◆ WHAT YOU HAVE TO DO ◆
The answer must consist solely of the lines from the one containing "RFID3 pin MOSI: RX -> D1" through the last line of the records below, repeated exactly, with all pictures omitted.

◆ TASK INPUT ◆
· · · · · · ·

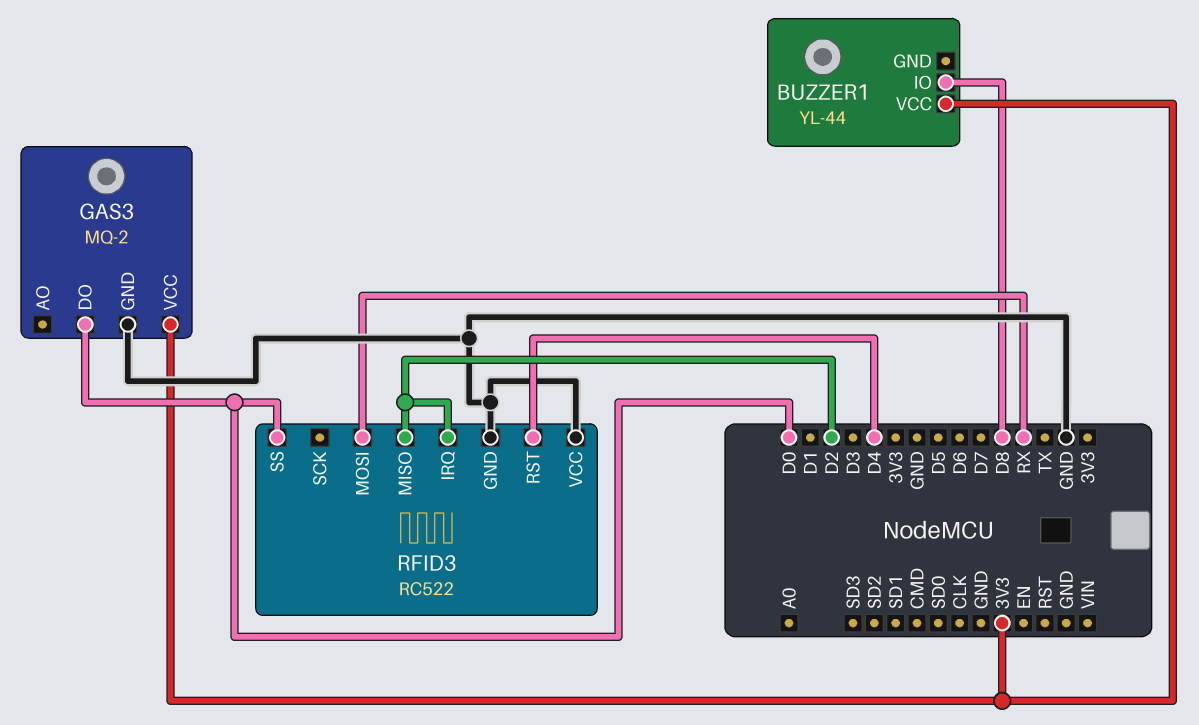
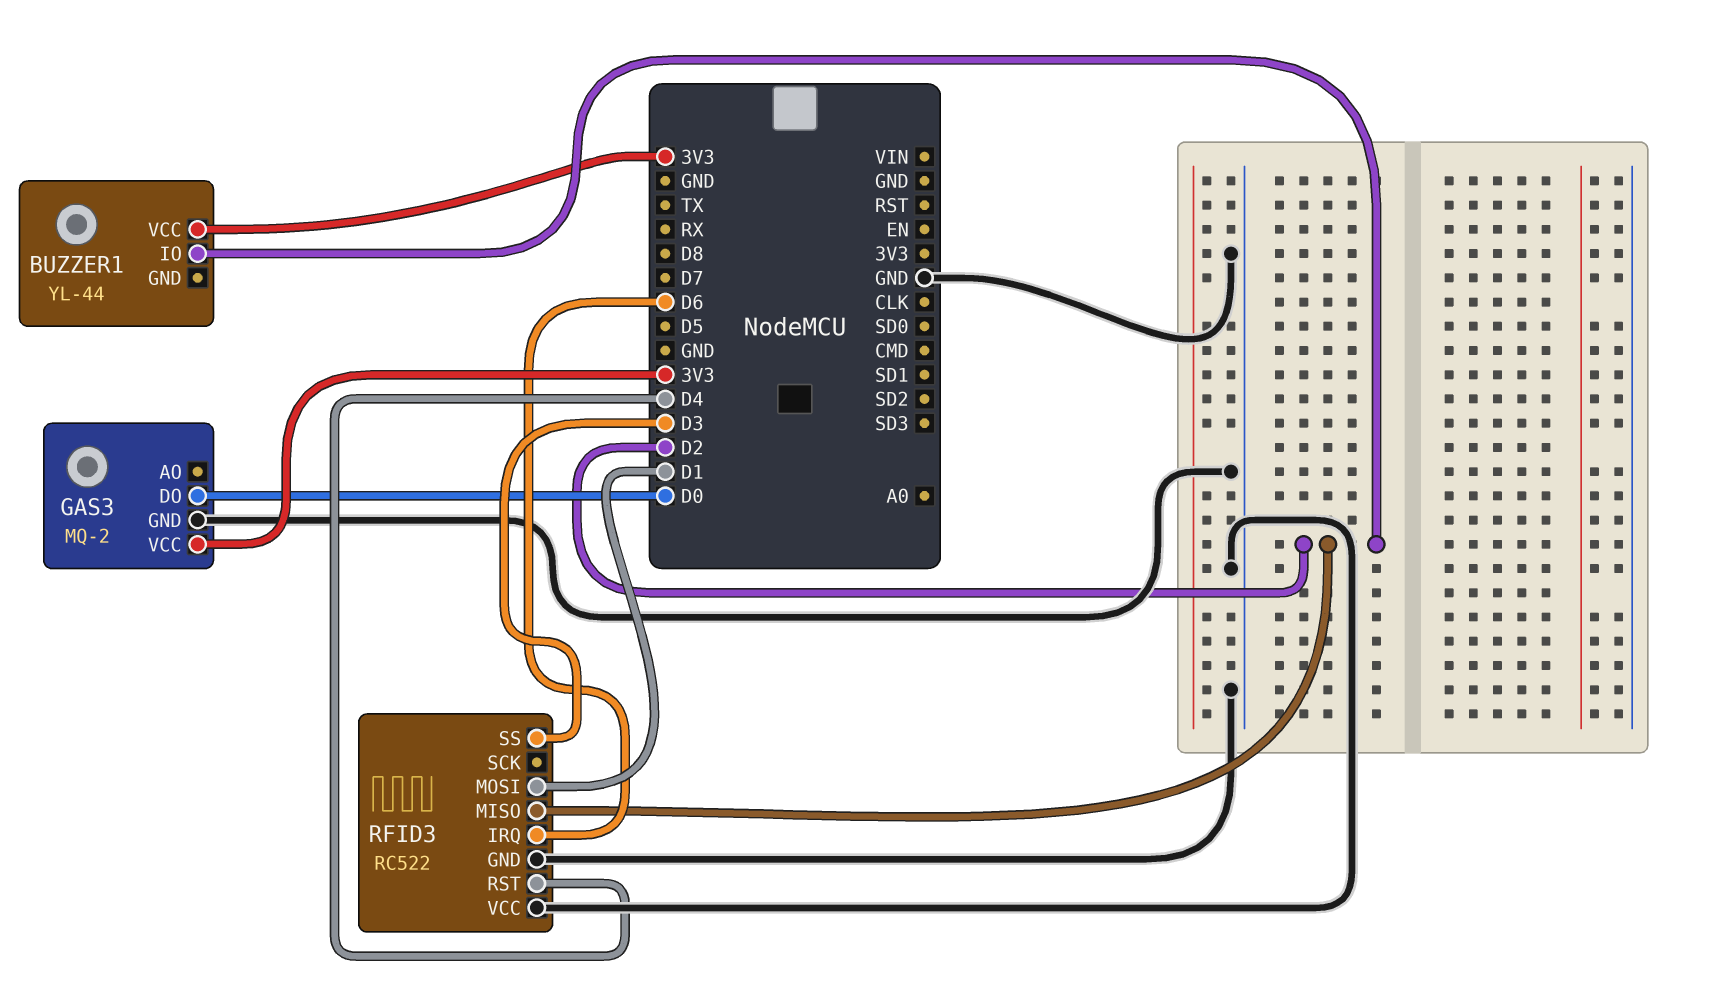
BUZZER1 pin IO: D8 -> D2
RFID3 pin IRQ: D2 -> D6
RFID3 pin MOSI: RX -> D1
RFID3 pin SS: D0 -> D3

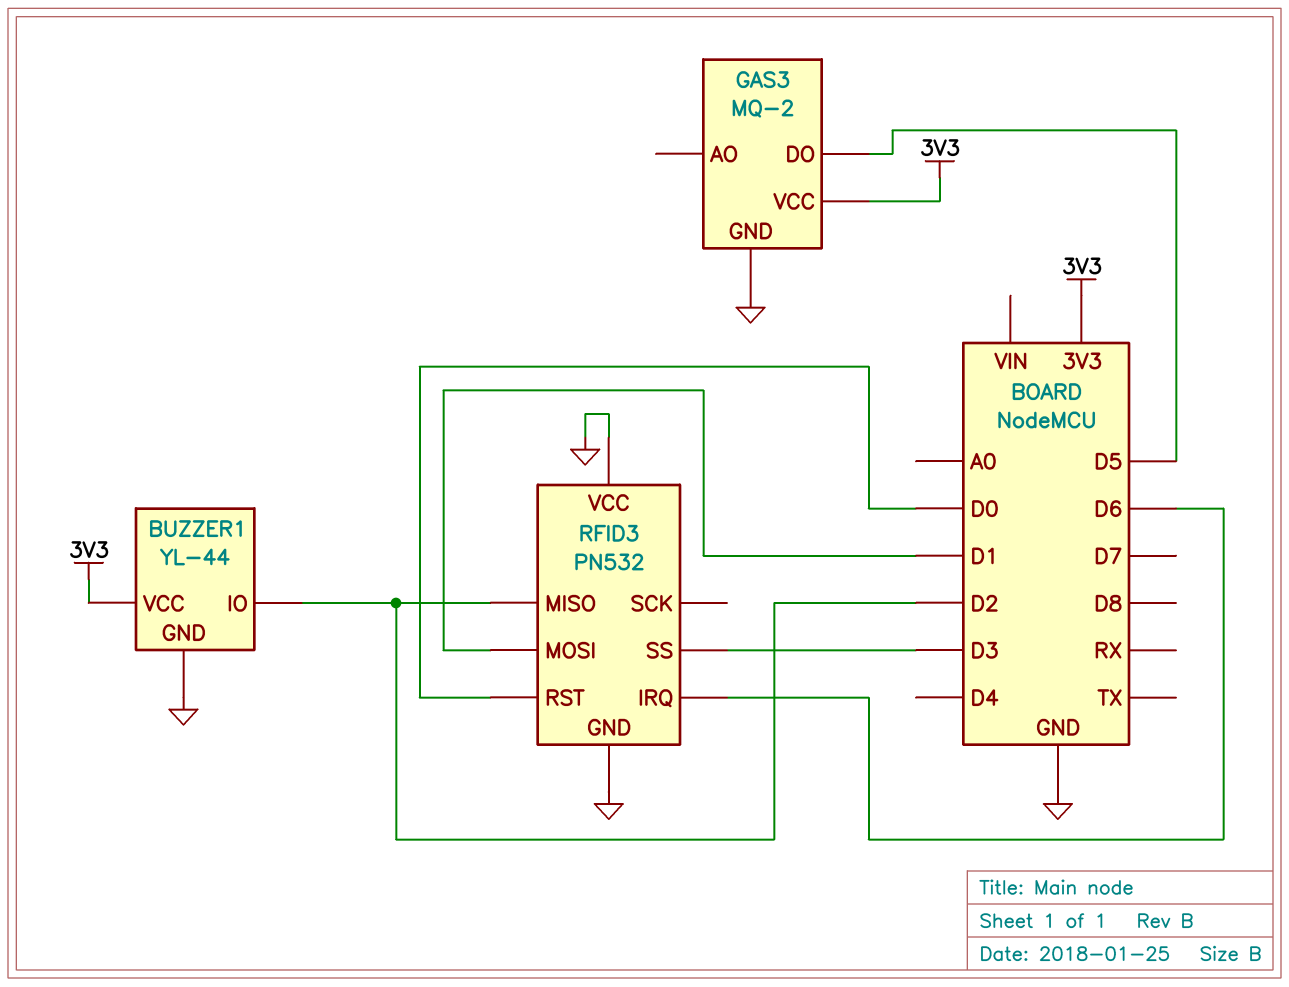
BUZZER1 pin GND: none -> GND
GAS3 pin DO: D0 -> D5
RFID3: RC522 -> PN532
RFID3 pin RST: D4 -> D0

· · · · · · ·

◆ OUTPUT OF THE TASK ◆
RFID3 pin MOSI: RX -> D1
RFID3 pin SS: D0 -> D3

BUZZER1 pin GND: none -> GND
GAS3 pin DO: D0 -> D5
RFID3: RC522 -> PN532
RFID3 pin RST: D4 -> D0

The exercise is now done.